## DATASET EXTRACT

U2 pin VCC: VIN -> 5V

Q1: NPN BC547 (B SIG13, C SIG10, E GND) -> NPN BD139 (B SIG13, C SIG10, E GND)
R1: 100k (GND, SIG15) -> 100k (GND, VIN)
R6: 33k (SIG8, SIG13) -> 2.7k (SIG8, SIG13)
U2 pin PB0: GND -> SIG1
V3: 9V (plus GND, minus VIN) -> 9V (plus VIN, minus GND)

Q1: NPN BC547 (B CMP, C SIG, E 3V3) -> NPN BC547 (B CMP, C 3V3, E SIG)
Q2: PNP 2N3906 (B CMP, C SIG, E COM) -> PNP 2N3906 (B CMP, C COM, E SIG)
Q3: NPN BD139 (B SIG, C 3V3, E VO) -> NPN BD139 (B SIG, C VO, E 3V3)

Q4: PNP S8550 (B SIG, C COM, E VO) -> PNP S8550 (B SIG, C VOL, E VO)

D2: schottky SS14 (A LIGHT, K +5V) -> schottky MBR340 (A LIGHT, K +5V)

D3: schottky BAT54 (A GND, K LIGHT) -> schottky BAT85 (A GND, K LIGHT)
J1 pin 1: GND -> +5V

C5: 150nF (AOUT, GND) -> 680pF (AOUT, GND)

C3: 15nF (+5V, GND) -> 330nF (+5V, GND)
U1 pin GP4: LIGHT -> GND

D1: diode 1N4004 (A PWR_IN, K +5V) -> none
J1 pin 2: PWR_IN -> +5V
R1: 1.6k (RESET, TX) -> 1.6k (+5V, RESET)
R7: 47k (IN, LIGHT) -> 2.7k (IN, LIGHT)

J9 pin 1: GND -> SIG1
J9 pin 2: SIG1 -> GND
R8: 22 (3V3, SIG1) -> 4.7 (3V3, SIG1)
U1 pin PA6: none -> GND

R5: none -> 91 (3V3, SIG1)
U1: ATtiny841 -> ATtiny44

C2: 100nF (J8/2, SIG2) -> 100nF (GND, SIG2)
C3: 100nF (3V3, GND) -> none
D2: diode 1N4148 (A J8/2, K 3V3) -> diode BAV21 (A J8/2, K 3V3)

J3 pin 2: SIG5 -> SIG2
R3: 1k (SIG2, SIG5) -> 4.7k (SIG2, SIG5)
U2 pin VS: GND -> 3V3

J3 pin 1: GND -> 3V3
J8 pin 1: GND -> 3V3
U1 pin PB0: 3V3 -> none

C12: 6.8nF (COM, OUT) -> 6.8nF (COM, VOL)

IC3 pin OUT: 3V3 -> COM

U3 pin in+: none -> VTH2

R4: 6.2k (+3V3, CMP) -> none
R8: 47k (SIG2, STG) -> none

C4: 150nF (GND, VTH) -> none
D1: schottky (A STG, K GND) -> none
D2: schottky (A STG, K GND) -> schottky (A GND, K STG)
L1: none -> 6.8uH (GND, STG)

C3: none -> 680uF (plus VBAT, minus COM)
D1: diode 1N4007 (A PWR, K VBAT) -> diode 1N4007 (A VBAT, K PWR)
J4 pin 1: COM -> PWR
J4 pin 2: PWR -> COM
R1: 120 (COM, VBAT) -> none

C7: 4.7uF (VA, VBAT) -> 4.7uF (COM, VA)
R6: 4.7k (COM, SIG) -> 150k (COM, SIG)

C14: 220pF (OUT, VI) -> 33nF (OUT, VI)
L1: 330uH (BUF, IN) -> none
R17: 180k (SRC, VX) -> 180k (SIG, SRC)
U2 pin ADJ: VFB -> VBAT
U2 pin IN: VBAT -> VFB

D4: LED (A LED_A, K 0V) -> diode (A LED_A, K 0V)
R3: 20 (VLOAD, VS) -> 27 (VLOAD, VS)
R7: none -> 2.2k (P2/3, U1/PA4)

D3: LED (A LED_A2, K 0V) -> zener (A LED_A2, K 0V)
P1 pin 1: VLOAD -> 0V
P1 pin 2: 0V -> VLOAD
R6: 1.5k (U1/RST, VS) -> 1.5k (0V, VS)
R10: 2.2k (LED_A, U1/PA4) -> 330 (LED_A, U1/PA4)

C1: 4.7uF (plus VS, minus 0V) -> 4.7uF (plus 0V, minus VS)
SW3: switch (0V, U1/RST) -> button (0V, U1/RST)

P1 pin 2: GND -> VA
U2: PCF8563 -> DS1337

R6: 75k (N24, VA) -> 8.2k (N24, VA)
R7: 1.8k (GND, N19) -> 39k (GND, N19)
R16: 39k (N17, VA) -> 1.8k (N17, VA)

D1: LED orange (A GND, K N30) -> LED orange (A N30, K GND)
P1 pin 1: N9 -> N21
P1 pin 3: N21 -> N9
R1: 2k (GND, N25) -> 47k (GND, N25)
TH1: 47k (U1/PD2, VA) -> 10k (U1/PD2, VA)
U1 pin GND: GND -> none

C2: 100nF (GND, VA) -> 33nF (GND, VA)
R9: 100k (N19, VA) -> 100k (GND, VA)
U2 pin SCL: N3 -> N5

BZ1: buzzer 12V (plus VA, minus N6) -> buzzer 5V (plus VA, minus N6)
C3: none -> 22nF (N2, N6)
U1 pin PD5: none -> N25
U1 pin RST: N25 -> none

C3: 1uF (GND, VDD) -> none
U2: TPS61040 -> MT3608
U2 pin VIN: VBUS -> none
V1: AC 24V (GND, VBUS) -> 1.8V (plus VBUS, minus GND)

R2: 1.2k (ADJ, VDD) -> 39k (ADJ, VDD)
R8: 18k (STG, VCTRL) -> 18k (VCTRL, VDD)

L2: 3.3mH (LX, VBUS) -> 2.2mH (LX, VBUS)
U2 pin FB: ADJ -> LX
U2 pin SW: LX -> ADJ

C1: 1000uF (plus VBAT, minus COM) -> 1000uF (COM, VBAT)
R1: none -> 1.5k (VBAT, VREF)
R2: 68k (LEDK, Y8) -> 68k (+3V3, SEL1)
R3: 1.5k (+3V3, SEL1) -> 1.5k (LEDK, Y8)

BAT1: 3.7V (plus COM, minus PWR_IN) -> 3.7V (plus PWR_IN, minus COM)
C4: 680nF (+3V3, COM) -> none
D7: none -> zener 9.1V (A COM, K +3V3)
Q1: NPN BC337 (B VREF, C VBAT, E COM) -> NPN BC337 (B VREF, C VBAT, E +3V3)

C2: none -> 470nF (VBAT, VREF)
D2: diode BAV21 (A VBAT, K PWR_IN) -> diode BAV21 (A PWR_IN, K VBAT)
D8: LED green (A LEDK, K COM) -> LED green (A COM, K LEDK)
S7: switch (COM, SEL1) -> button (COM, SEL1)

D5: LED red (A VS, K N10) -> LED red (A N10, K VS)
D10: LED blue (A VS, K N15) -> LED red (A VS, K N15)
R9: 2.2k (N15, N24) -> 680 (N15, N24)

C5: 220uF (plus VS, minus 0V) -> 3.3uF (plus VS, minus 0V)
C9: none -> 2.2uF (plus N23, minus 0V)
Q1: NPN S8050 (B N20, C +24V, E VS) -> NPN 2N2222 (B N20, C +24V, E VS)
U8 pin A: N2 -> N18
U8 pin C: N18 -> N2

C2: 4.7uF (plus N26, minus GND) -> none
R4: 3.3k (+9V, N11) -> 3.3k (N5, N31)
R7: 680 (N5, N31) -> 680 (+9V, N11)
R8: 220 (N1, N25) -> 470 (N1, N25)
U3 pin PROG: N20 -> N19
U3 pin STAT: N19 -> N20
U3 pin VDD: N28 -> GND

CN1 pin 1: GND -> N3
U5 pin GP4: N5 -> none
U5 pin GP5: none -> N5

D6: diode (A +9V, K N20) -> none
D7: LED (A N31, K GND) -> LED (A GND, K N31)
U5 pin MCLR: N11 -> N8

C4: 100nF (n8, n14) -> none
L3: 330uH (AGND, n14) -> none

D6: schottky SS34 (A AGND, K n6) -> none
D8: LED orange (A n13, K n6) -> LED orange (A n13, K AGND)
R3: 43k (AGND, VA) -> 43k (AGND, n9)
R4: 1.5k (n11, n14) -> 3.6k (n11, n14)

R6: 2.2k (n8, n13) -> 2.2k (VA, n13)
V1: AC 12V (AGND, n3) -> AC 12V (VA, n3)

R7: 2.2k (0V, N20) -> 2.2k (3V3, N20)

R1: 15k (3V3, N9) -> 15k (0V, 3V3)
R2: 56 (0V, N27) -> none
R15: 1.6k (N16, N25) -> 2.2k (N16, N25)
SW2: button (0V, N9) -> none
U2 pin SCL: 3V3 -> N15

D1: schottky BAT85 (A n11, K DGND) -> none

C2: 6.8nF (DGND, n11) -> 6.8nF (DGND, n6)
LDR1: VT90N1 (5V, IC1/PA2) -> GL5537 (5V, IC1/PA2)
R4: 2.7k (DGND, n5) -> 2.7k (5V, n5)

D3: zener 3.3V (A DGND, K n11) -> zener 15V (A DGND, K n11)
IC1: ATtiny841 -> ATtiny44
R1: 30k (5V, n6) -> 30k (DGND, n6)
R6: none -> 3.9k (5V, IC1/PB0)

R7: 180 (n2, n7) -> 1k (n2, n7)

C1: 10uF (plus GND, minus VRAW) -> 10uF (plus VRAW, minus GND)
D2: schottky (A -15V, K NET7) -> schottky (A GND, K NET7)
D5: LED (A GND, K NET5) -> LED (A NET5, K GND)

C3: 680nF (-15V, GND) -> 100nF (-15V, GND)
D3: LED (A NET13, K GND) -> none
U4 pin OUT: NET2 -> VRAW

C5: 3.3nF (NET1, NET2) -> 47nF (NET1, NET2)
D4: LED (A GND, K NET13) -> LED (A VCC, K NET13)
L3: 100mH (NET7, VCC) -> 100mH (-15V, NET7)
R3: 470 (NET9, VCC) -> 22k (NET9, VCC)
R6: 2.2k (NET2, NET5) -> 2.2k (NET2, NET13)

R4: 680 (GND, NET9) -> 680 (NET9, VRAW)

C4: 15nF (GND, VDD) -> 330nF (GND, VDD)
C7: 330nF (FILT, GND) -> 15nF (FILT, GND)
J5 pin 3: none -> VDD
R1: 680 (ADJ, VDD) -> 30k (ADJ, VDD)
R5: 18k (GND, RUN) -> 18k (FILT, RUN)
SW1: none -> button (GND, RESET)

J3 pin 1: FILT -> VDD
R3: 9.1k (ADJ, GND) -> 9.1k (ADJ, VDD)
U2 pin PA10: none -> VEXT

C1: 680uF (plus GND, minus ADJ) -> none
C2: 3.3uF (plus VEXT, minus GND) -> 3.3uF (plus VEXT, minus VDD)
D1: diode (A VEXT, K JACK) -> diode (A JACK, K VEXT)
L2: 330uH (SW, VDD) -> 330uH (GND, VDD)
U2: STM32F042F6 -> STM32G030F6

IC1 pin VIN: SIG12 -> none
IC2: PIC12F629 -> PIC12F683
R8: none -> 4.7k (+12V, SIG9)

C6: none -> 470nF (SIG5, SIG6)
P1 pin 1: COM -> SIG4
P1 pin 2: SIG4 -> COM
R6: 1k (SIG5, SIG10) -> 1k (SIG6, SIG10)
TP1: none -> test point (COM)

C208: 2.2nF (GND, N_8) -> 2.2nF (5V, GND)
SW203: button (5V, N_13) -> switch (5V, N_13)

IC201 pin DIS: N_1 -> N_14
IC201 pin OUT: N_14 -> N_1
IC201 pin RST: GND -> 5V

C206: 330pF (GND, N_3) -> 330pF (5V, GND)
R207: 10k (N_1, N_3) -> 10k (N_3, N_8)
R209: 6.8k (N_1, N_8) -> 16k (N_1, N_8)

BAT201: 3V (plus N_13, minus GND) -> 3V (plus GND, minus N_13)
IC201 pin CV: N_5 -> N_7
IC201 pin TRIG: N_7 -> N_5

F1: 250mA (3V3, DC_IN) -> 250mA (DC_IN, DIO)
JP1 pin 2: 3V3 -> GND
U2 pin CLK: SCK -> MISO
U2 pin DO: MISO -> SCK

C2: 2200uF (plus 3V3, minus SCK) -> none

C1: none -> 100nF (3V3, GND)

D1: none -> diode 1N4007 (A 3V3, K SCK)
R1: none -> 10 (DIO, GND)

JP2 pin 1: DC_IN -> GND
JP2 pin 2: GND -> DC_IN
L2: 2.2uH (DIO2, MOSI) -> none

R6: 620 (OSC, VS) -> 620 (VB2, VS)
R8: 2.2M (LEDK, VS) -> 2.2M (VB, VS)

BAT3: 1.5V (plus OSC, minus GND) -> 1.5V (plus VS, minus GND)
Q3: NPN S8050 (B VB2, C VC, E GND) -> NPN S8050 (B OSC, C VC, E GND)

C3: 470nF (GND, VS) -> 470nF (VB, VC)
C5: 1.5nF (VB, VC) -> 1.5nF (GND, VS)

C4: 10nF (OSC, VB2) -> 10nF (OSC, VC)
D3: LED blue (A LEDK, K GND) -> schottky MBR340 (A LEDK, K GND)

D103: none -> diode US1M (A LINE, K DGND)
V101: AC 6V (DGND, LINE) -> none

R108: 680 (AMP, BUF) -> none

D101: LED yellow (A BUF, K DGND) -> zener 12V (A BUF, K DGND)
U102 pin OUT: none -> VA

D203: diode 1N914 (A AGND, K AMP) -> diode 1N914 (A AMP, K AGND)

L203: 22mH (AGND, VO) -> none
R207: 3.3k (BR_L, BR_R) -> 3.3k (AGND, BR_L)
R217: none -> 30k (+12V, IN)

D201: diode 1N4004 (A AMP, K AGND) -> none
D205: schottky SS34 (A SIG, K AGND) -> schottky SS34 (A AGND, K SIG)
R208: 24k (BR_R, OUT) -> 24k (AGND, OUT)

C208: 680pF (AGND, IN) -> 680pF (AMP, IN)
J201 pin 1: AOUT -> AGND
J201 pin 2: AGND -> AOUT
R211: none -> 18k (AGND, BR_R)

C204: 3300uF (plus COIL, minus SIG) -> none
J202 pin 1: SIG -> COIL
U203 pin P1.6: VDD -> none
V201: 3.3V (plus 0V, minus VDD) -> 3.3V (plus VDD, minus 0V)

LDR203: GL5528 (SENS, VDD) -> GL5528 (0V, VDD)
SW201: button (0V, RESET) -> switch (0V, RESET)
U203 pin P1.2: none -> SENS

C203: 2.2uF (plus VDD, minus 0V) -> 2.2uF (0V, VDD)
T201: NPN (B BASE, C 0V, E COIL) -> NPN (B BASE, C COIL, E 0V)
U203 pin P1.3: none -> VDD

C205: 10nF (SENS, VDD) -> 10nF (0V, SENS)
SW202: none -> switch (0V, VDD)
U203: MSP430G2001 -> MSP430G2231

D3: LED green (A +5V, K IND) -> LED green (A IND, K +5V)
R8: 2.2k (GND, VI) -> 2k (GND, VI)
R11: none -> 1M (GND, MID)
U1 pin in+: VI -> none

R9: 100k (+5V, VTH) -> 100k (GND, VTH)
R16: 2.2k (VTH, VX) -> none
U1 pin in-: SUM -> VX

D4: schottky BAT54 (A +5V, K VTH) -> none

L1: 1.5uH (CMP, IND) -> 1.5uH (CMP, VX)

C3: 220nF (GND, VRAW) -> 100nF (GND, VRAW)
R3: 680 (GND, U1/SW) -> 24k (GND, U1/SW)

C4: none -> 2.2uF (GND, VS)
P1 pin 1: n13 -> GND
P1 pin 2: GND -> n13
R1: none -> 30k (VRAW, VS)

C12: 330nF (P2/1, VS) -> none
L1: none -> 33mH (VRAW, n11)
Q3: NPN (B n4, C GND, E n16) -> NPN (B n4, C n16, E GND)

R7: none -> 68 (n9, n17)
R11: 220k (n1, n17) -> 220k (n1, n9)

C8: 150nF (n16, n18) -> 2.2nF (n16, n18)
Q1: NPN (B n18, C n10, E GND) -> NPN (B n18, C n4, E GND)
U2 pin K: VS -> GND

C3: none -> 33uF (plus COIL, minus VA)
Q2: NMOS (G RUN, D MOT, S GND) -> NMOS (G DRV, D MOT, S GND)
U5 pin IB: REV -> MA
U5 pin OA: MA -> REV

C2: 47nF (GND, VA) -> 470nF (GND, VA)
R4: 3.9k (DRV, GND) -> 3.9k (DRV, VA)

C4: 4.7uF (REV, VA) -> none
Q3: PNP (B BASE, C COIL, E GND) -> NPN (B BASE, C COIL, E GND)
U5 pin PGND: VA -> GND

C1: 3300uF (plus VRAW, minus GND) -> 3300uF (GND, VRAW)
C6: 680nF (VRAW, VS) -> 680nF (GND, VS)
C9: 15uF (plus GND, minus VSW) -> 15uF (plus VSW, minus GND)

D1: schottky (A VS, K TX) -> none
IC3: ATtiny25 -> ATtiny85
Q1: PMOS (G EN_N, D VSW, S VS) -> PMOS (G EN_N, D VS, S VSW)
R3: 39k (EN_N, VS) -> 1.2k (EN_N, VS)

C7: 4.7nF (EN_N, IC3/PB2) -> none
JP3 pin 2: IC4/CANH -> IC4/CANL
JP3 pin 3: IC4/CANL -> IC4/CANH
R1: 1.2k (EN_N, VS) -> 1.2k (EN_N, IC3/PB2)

## ACTIVITY
Using the entries above, repeat only the lines from the one containing "SW1: none -> button (GND, RESET)" through the one containing "IC2: PIC12F629 -> PIC12F683", end lines included.

## RESPONSE TO THE TASK
SW1: none -> button (GND, RESET)

J3 pin 1: FILT -> VDD
R3: 9.1k (ADJ, GND) -> 9.1k (ADJ, VDD)
U2 pin PA10: none -> VEXT

C1: 680uF (plus GND, minus ADJ) -> none
C2: 3.3uF (plus VEXT, minus GND) -> 3.3uF (plus VEXT, minus VDD)
D1: diode (A VEXT, K JACK) -> diode (A JACK, K VEXT)
L2: 330uH (SW, VDD) -> 330uH (GND, VDD)
U2: STM32F042F6 -> STM32G030F6

IC1 pin VIN: SIG12 -> none
IC2: PIC12F629 -> PIC12F683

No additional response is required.